### Brief
Every line of the data is to be transcribed as it stands.
··· Material shown ···
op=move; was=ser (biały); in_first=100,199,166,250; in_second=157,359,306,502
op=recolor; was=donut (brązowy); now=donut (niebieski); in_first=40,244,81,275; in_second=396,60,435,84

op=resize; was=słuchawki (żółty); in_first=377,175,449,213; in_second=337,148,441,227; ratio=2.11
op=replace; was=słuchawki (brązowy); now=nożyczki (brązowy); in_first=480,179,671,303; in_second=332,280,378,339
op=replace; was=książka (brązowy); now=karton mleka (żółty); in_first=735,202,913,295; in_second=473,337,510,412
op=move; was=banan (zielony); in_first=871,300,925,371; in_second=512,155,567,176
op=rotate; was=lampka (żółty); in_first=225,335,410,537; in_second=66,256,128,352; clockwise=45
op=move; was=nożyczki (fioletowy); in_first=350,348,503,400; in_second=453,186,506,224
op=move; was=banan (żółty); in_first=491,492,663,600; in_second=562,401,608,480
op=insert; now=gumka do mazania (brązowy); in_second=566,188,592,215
···
### Your solution
op=move; was=ser (biały); in_first=100,199,166,250; in_second=157,359,306,502
op=recolor; was=donut (brązowy); now=donut (niebieski); in_first=40,244,81,275; in_second=396,60,435,84

op=resize; was=słuchawki (żółty); in_first=377,175,449,213; in_second=337,148,441,227; ratio=2.11
op=replace; was=słuchawki (brązowy); now=nożyczki (brązowy); in_first=480,179,671,303; in_second=332,280,378,339
op=replace; was=książka (brązowy); now=karton mleka (żółty); in_first=735,202,913,295; in_second=473,337,510,412
op=move; was=banan (zielony); in_first=871,300,925,371; in_second=512,155,567,176
op=rotate; was=lampka (żółty); in_first=225,335,410,537; in_second=66,256,128,352; clockwise=45
op=move; was=nożyczki (fioletowy); in_first=350,348,503,400; in_second=453,186,506,224
op=move; was=banan (żółty); in_first=491,492,663,600; in_second=562,401,608,480
op=insert; now=gumka do mazania (brązowy); in_second=566,188,592,215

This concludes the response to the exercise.